- **PROBLEM REQUIREMENTS**
What is the number of lines in the records that contain "purple"? Give only that number.
RECORD SET section start
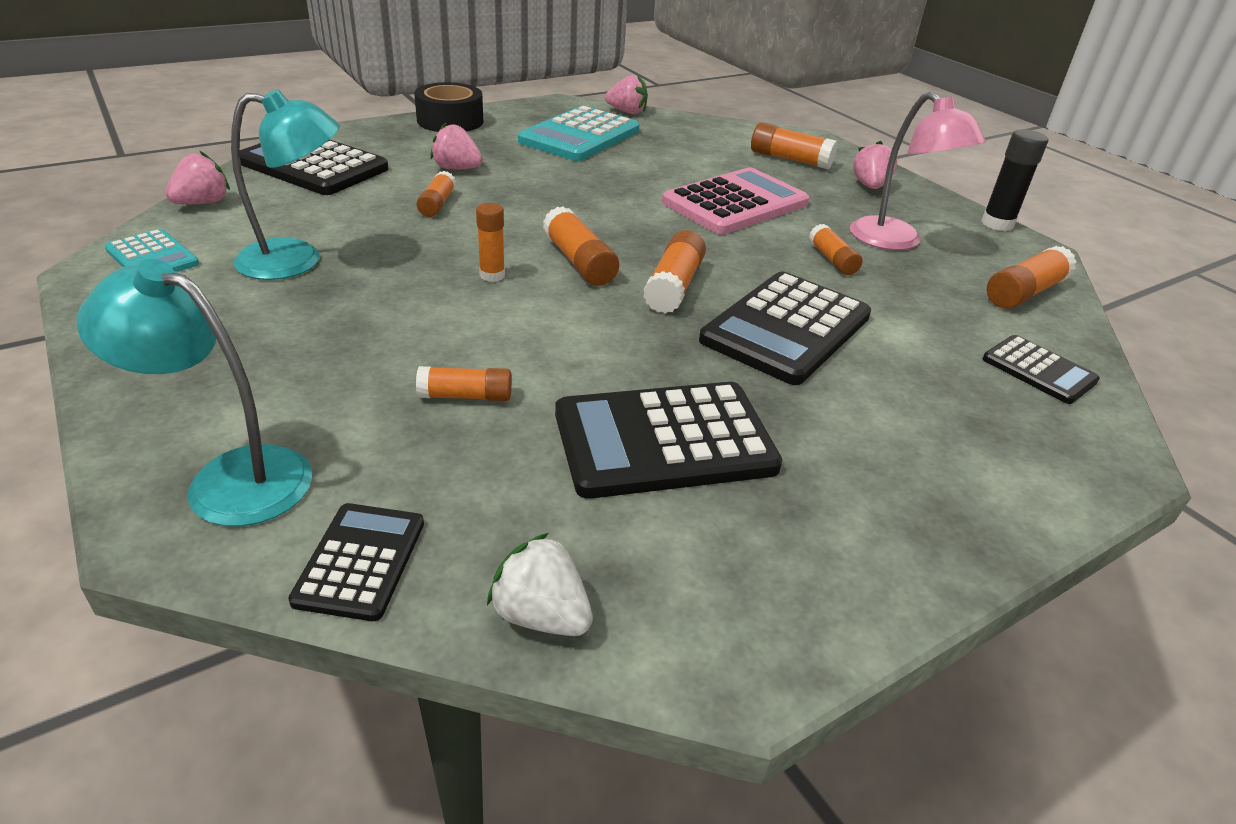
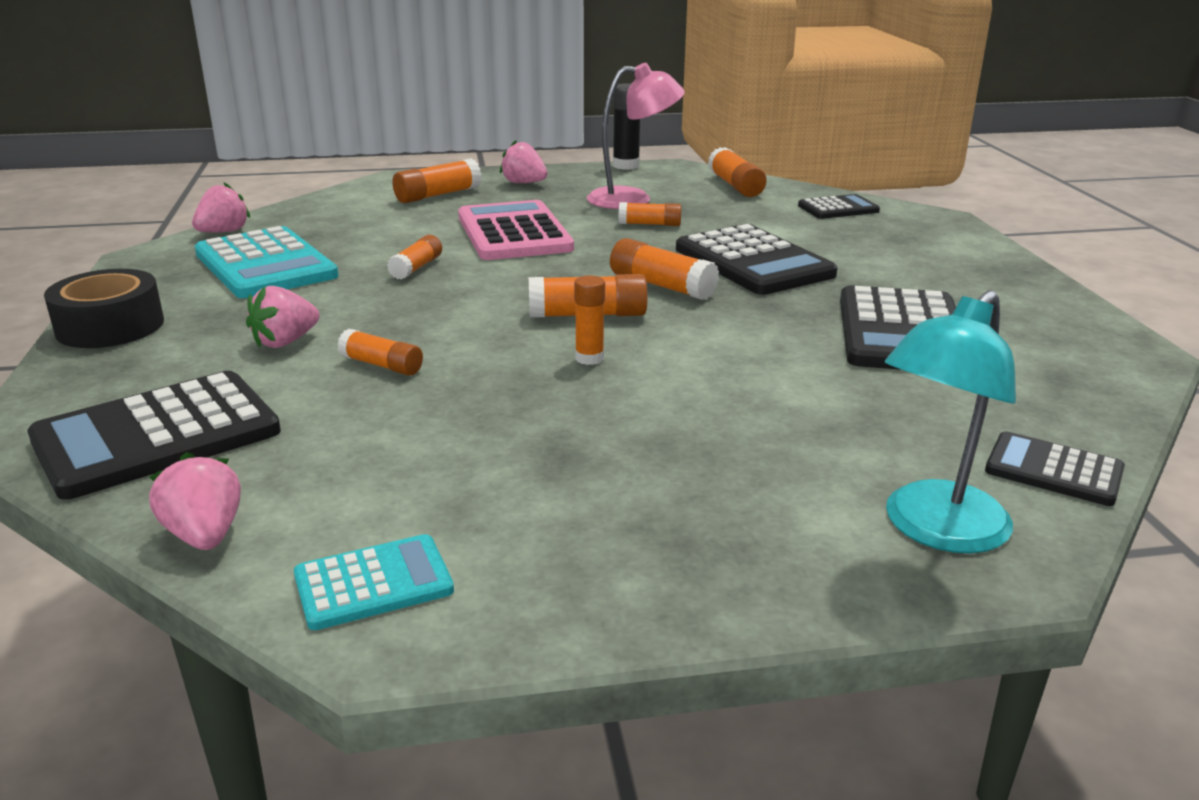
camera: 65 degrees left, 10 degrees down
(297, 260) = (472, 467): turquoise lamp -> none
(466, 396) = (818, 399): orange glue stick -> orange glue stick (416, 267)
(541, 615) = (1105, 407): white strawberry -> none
RECORD SET section end
RECORD SET section start
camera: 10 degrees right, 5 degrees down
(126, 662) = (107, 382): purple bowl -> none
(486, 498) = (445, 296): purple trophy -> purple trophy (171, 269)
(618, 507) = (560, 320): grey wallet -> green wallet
RECORD SET section end
- **RESULT BELOW**
2